--- Records shown Enclosed Below ---

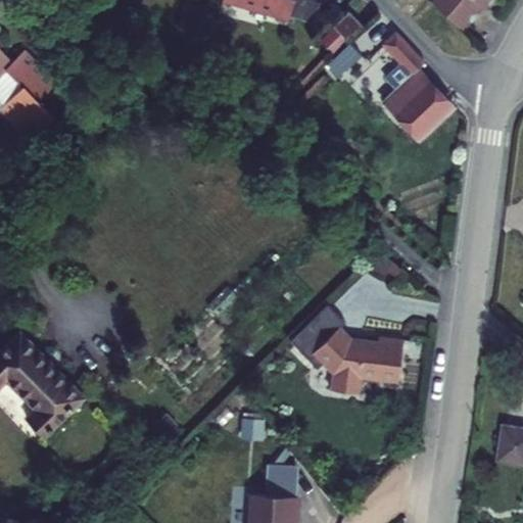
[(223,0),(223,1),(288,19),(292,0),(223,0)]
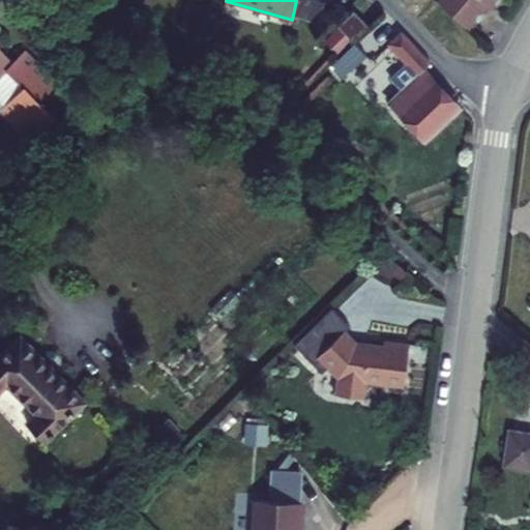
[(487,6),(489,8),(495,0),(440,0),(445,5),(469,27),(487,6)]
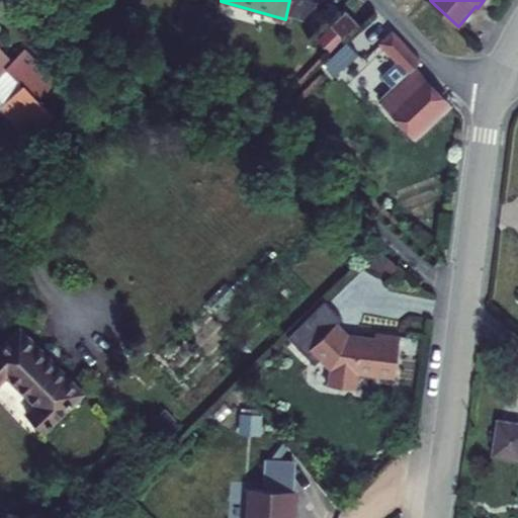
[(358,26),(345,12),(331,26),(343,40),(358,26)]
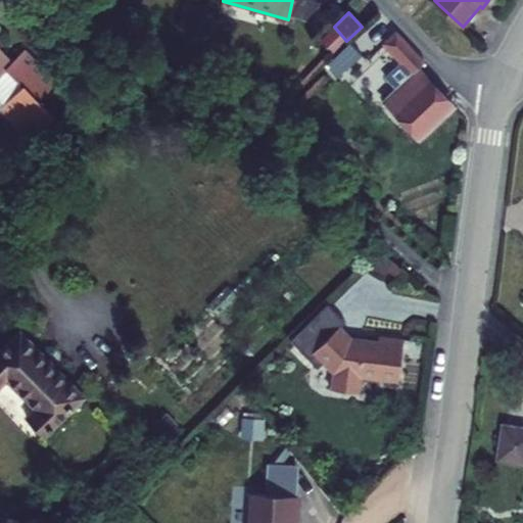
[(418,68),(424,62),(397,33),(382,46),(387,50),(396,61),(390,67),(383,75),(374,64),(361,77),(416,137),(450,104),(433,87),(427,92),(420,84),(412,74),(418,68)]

--- End of Enclosed Records shown ---
--- Records shown Enclosed Below ---

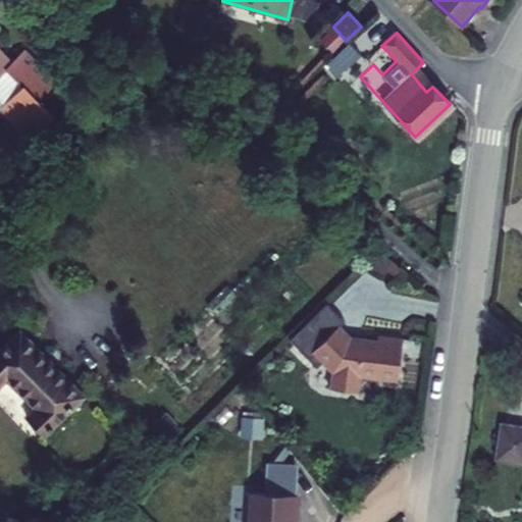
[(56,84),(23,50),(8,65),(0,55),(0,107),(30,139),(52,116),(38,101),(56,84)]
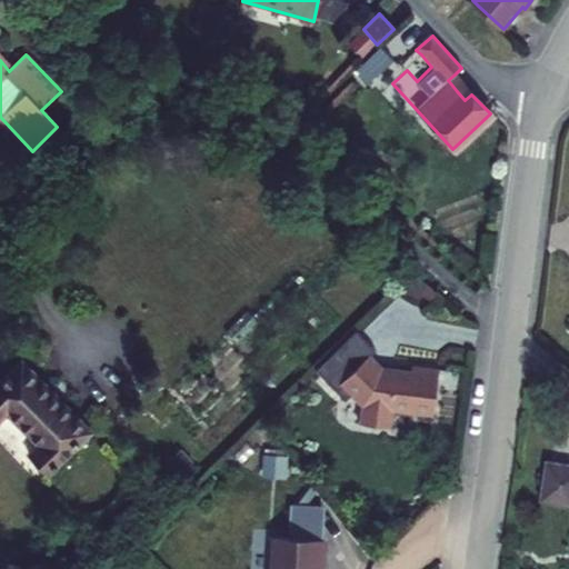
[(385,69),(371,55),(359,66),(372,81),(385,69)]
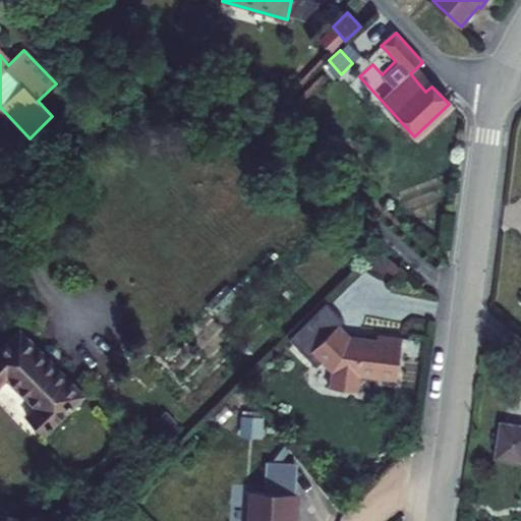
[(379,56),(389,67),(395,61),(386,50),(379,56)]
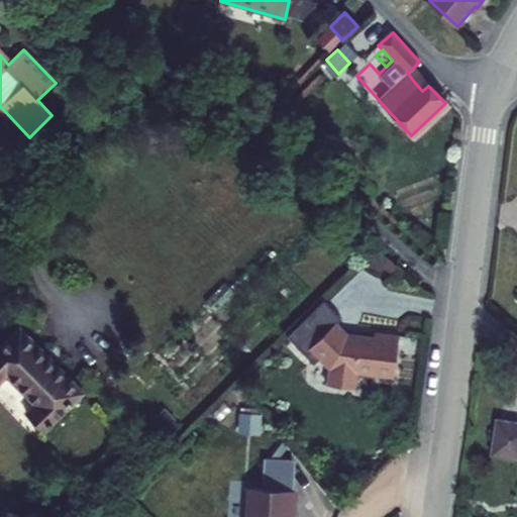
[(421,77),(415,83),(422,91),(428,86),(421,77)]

--- End of Enclosed Records shown ---

* What to work on *
Repeat the lines above exactly, beginning with the one containing "[(385,69),(371,55),(359,66),(372,81),(385,69)]" and finishing with the one containing "[(421,77),(415,83),(422,91),(428,86),(421,77)]". No pictures belong in the copy.

* Exercise response *
[(385,69),(371,55),(359,66),(372,81),(385,69)]
[(379,56),(389,67),(395,61),(386,50),(379,56)]
[(421,77),(415,83),(422,91),(428,86),(421,77)]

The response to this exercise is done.